YOUR ASSIGNMENT => Skip the images and return the records below exactly.

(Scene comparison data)

BEGIN

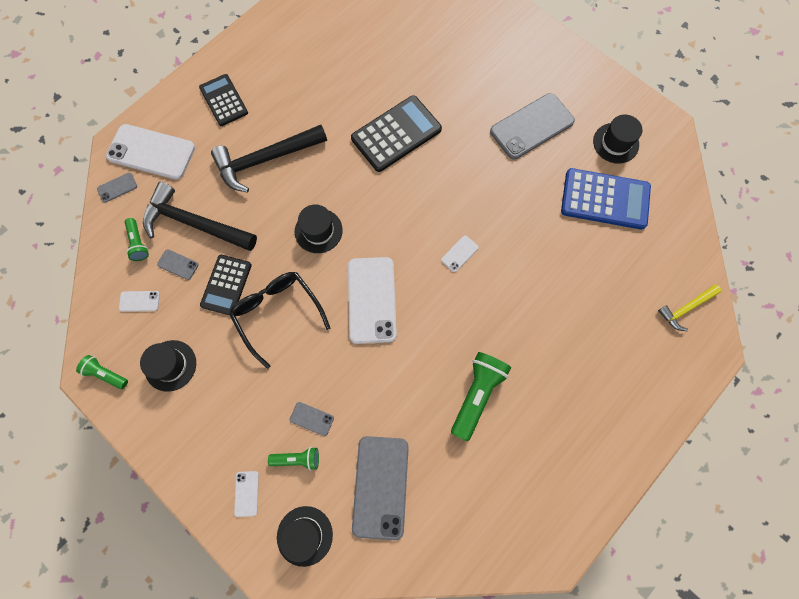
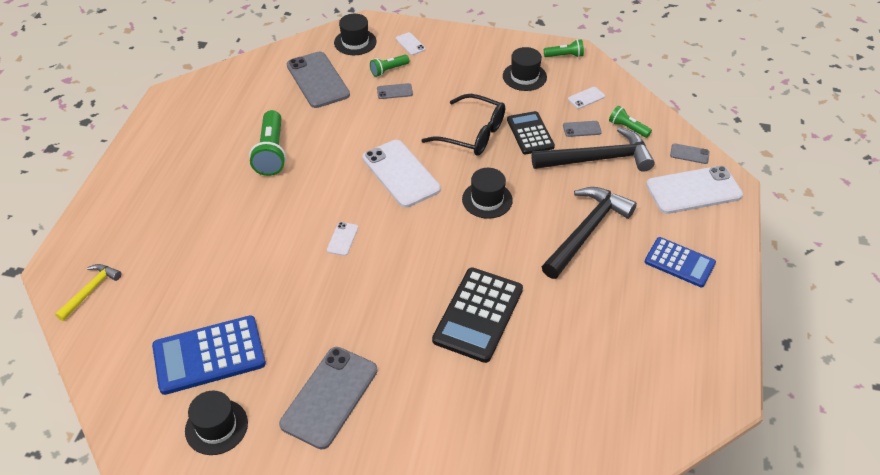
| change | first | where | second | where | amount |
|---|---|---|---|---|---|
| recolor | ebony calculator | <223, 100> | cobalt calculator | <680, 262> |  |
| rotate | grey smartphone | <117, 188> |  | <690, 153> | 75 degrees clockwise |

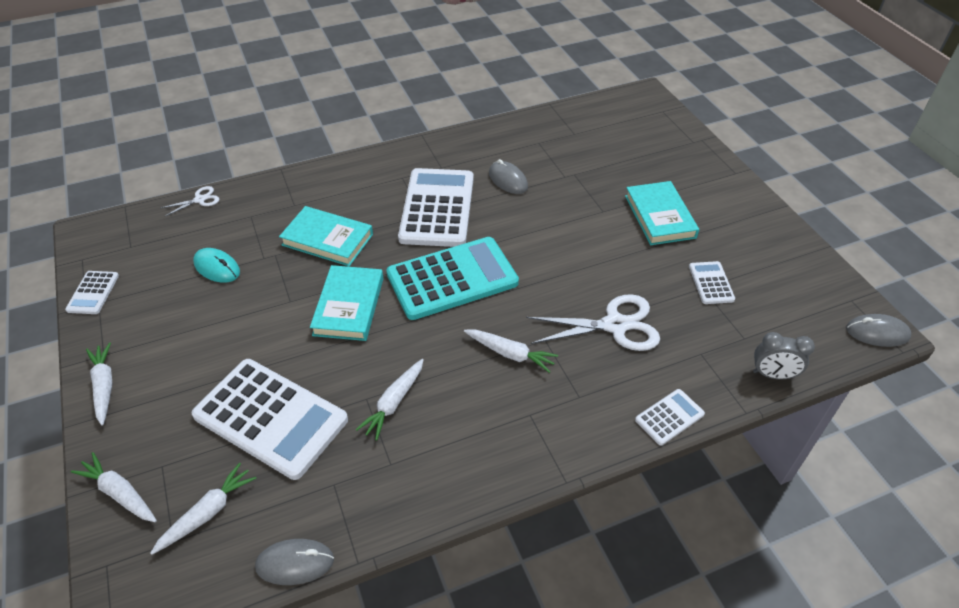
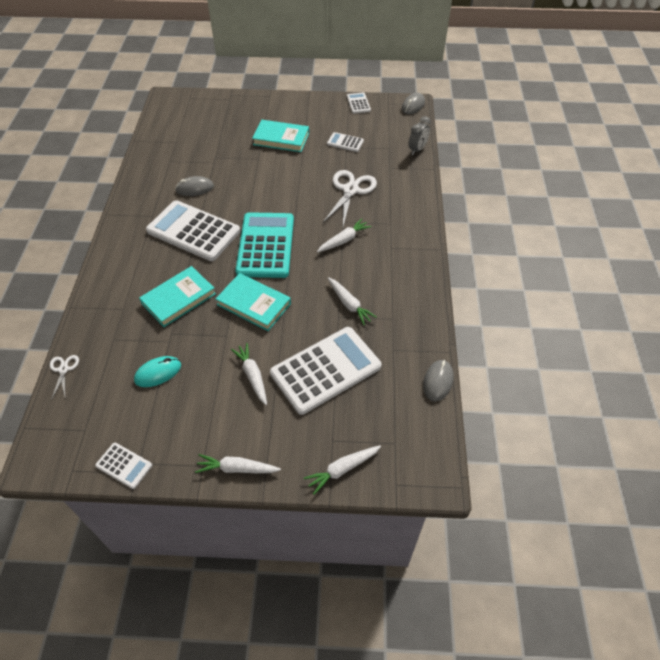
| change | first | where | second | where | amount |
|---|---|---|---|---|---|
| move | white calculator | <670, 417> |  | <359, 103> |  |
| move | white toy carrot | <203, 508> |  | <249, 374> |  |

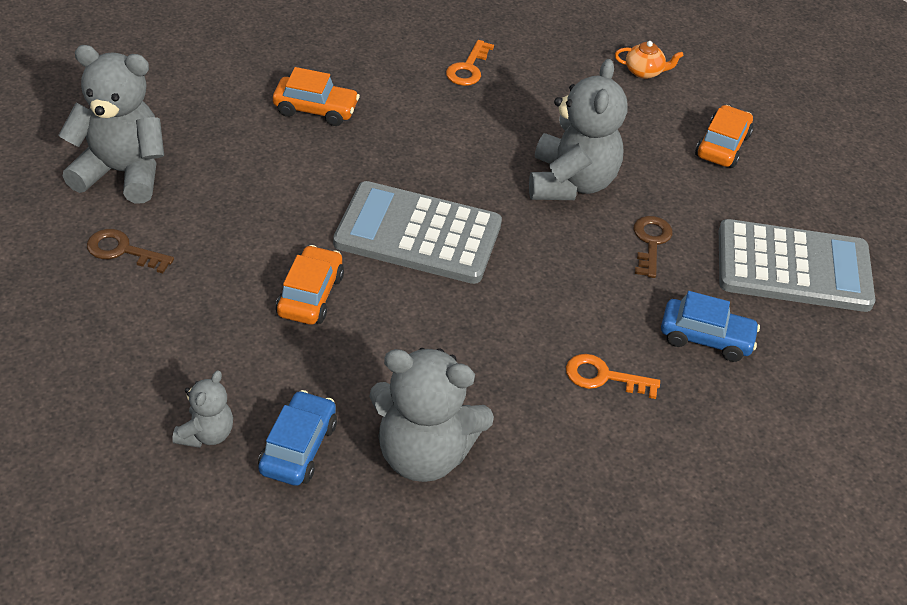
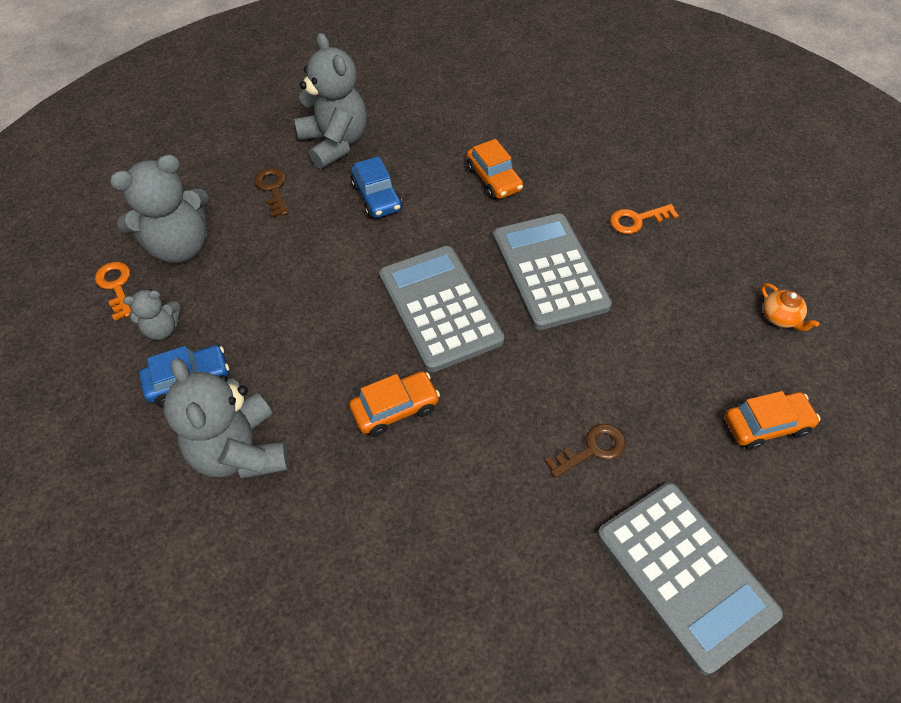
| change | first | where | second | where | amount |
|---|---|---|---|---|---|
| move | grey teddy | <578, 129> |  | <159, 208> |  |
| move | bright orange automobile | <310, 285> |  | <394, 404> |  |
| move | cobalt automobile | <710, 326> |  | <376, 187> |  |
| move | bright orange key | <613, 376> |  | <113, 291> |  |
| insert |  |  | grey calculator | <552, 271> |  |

END

WRITTEN REPLY =>
| change | first | where | second | where | amount |
|---|---|---|---|---|---|
| recolor | ebony calculator | <223, 100> | cobalt calculator | <680, 262> |  |
| rotate | grey smartphone | <117, 188> |  | <690, 153> | 75 degrees clockwise |

| change | first | where | second | where | amount |
|---|---|---|---|---|---|
| move | white calculator | <670, 417> |  | <359, 103> |  |
| move | white toy carrot | <203, 508> |  | <249, 374> |  |

| change | first | where | second | where | amount |
|---|---|---|---|---|---|
| move | grey teddy | <578, 129> |  | <159, 208> |  |
| move | bright orange automobile | <310, 285> |  | <394, 404> |  |
| move | cobalt automobile | <710, 326> |  | <376, 187> |  |
| move | bright orange key | <613, 376> |  | <113, 291> |  |
| insert |  |  | grey calculator | <552, 271> |  |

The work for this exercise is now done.